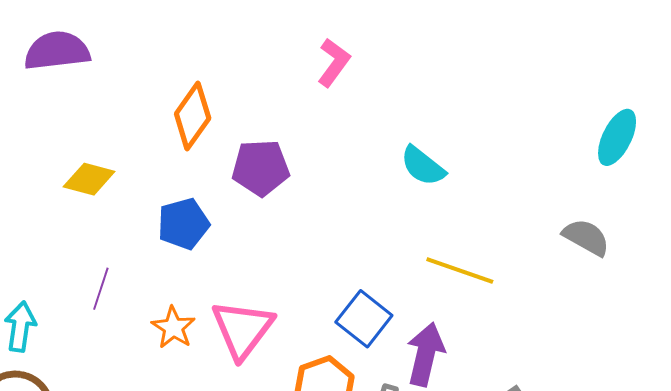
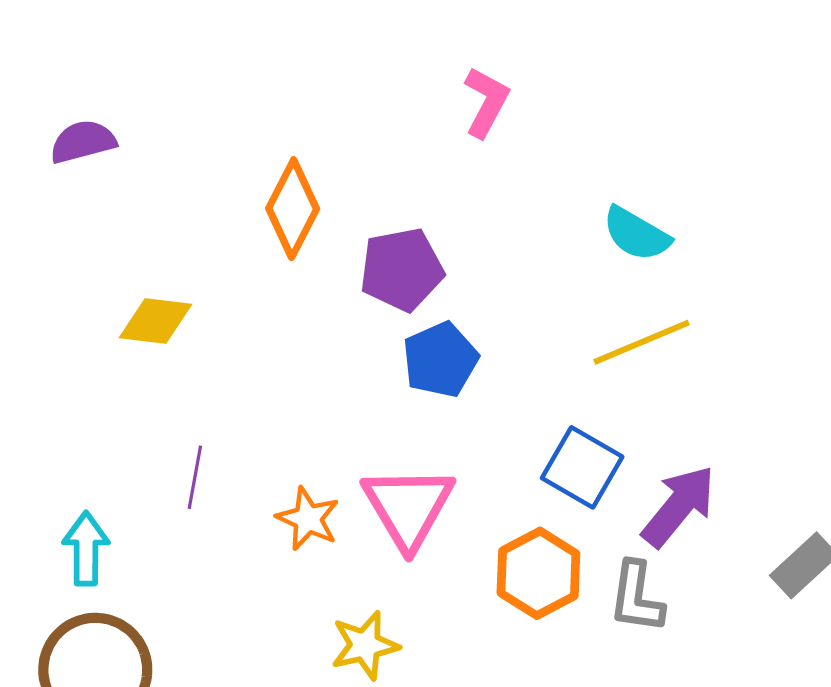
purple semicircle: (57, 51) -> (83, 142), size x0.7
blue pentagon: (183, 224) -> (440, 360), moved
yellow line: (460, 270) -> (641, 342), moved, turned -34
purple arrow: (426, 354) -> (679, 506), turned 34

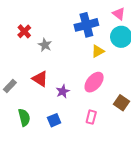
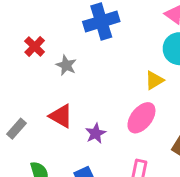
blue cross: (86, 25) -> (101, 22), moved
yellow triangle: (98, 51) -> (154, 80), moved

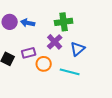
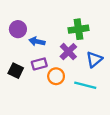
blue arrow: (28, 23) -> (37, 41), moved

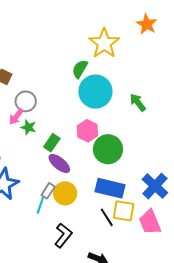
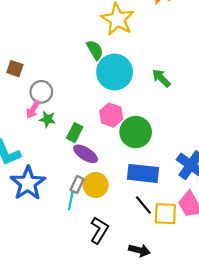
green semicircle: (80, 69) -> (95, 50), turned 126
yellow square: (124, 211) -> (165, 214), moved

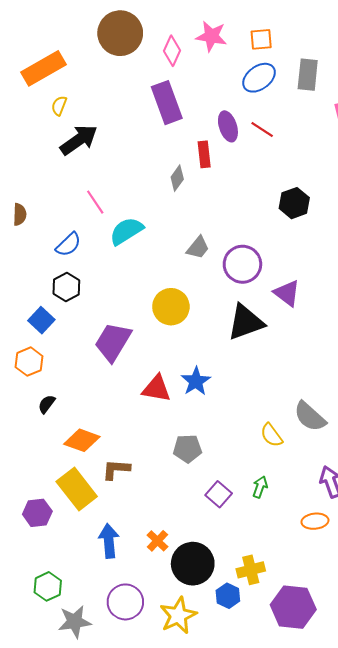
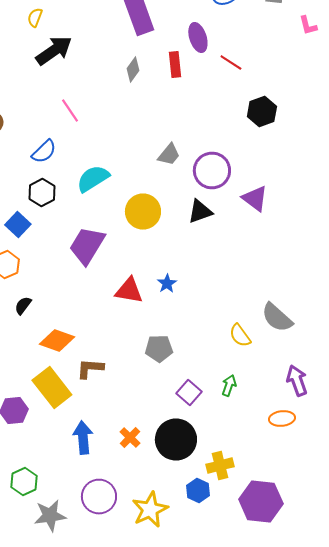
red line: (262, 130) -> (231, 62), moved
gray diamond: (177, 178) -> (133, 70), moved
cyan semicircle: (126, 231) -> (93, 178), moved
black triangle: (246, 322) -> (200, 212), moved, size x0.7
blue star: (196, 381) -> (167, 284), size x0.7
black circle: (193, 564) -> (176, 440), moved

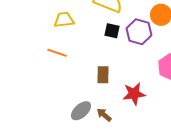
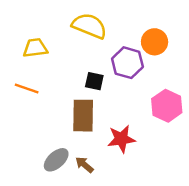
black square: (112, 31) -> (94, 81), moved
brown rectangle: (103, 75) -> (83, 116), size x1.5

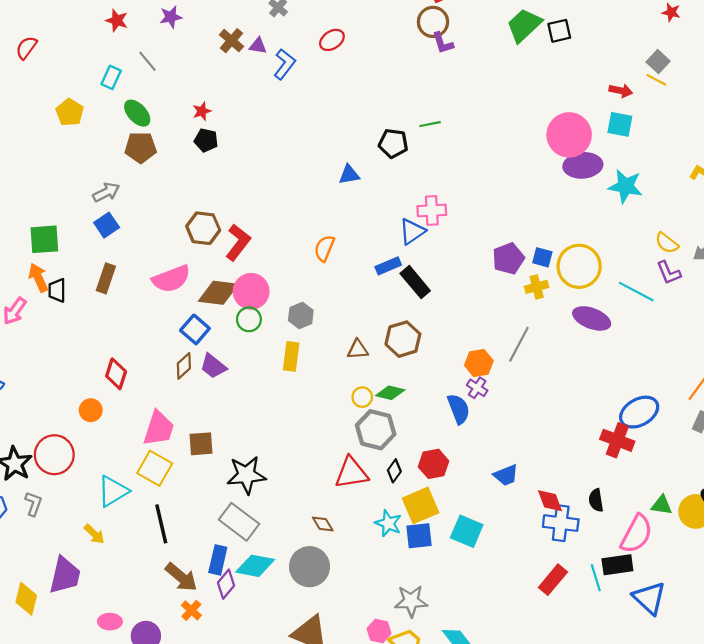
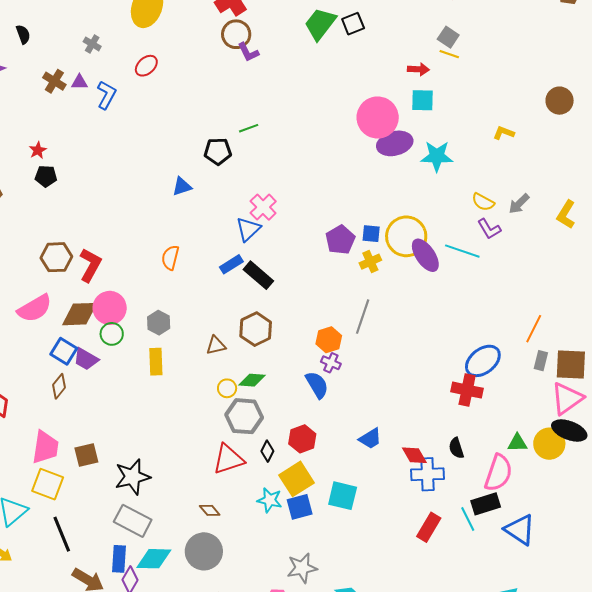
pink cross: (432, 211) -> (263, 207), turned -32
purple ellipse: (592, 318) -> (425, 255), moved, turned 44
purple trapezoid: (213, 366) -> (86, 359), moved

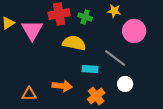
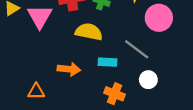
orange arrow: (62, 86) -> (69, 69), moved
orange cross: (96, 96) -> (114, 94), turned -30

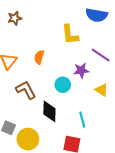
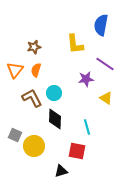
blue semicircle: (97, 15) -> (101, 25), turned 90
brown star: (15, 18) -> (34, 47), moved
orange semicircle: (39, 57) -> (36, 70), moved
cyan circle: (63, 85) -> (54, 93), moved

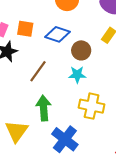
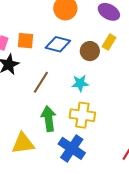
brown circle: (81, 50) -> (90, 51), moved
yellow cross: (92, 106) -> (82, 115), moved
yellow triangle: (17, 131) -> (23, 143), turned 50

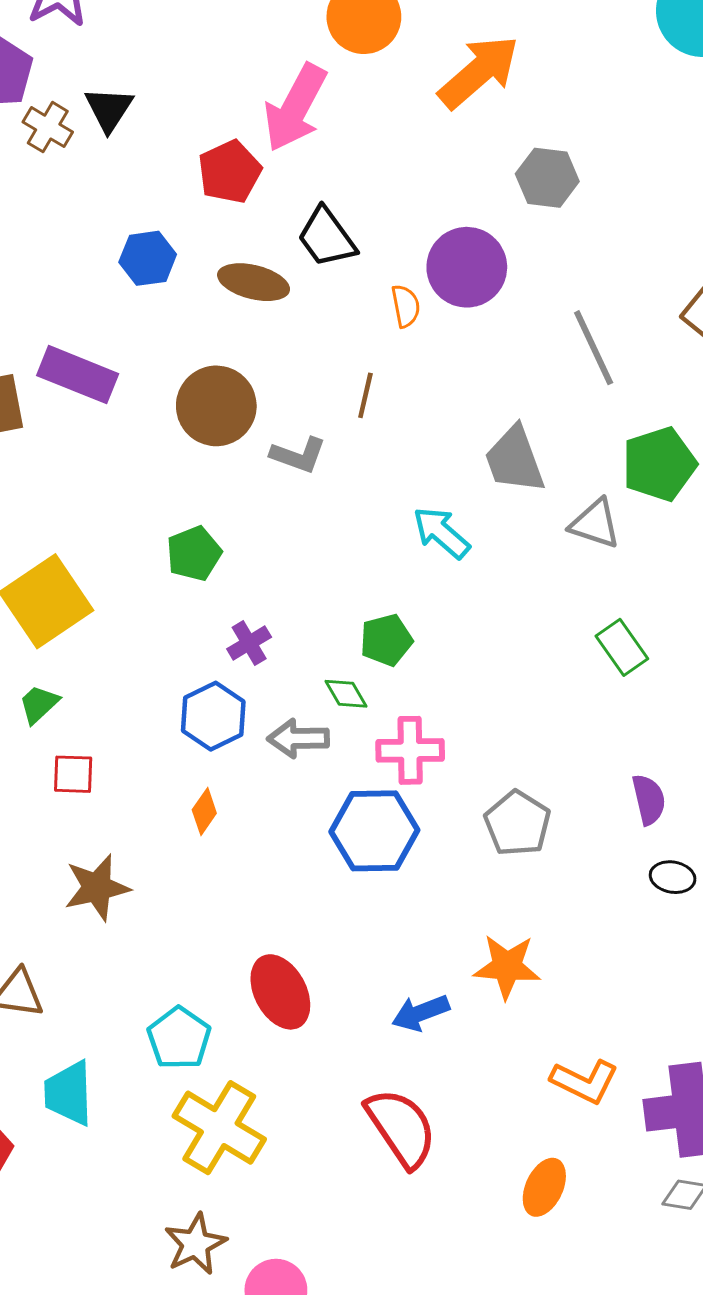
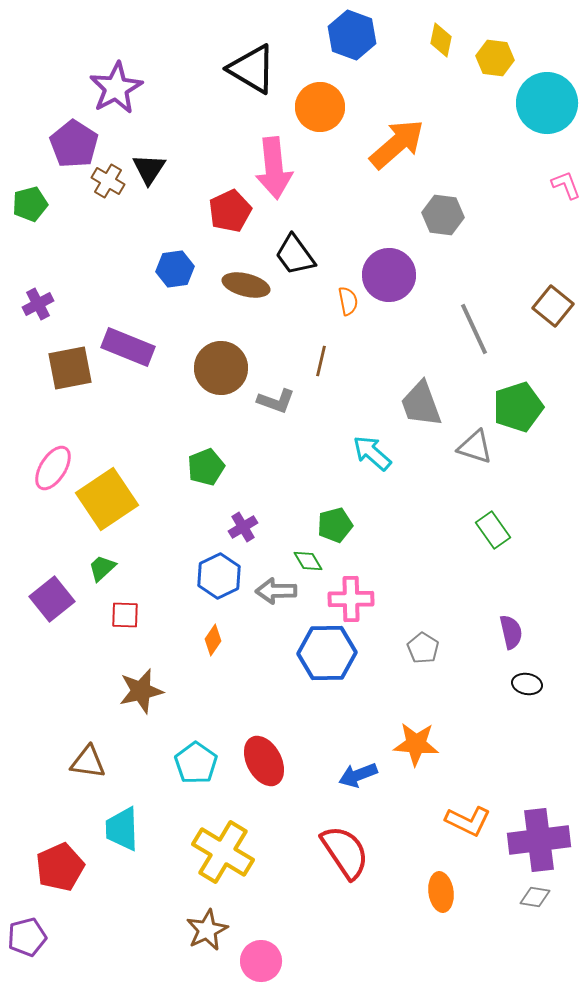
pink arrow: (295, 108) -> (274, 168), turned -34
gray pentagon: (517, 823) -> (423, 648), size x0.7
cyan pentagon: (179, 1038) -> (196, 763), moved
orange ellipse: (544, 1187) -> (441, 892), turned -33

Activity: Without including any picture, print every record exactly as written above.

Result of the task:
purple semicircle: (57, 51) -> (83, 142), size x0.7
blue pentagon: (183, 224) -> (440, 360), moved
yellow line: (460, 270) -> (641, 342), moved, turned -34
purple arrow: (426, 354) -> (679, 506), turned 34

blue cross: (86, 25) -> (101, 22), moved
yellow triangle: (98, 51) -> (154, 80), moved

blue arrow: (28, 23) -> (37, 41), moved

green semicircle: (80, 69) -> (95, 50), turned 126
yellow square: (124, 211) -> (165, 214), moved

red line: (262, 130) -> (231, 62), moved
gray diamond: (177, 178) -> (133, 70), moved
cyan semicircle: (126, 231) -> (93, 178), moved
black triangle: (246, 322) -> (200, 212), moved, size x0.7
blue star: (196, 381) -> (167, 284), size x0.7
black circle: (193, 564) -> (176, 440), moved

black square: (112, 31) -> (94, 81), moved
brown rectangle: (103, 75) -> (83, 116), size x1.5

pink cross: (432, 211) -> (263, 207), turned -32
purple ellipse: (592, 318) -> (425, 255), moved, turned 44
purple trapezoid: (213, 366) -> (86, 359), moved

orange arrow: (62, 86) -> (69, 69), moved
orange cross: (96, 96) -> (114, 94), turned -30

blue semicircle: (97, 15) -> (101, 25), turned 90
brown star: (15, 18) -> (34, 47), moved
orange semicircle: (39, 57) -> (36, 70), moved
cyan circle: (63, 85) -> (54, 93), moved

brown circle: (81, 50) -> (90, 51), moved
yellow cross: (92, 106) -> (82, 115), moved
yellow triangle: (17, 131) -> (23, 143), turned 50

pink arrow: (295, 108) -> (274, 168), turned -34
gray pentagon: (517, 823) -> (423, 648), size x0.7
cyan pentagon: (179, 1038) -> (196, 763), moved
orange ellipse: (544, 1187) -> (441, 892), turned -33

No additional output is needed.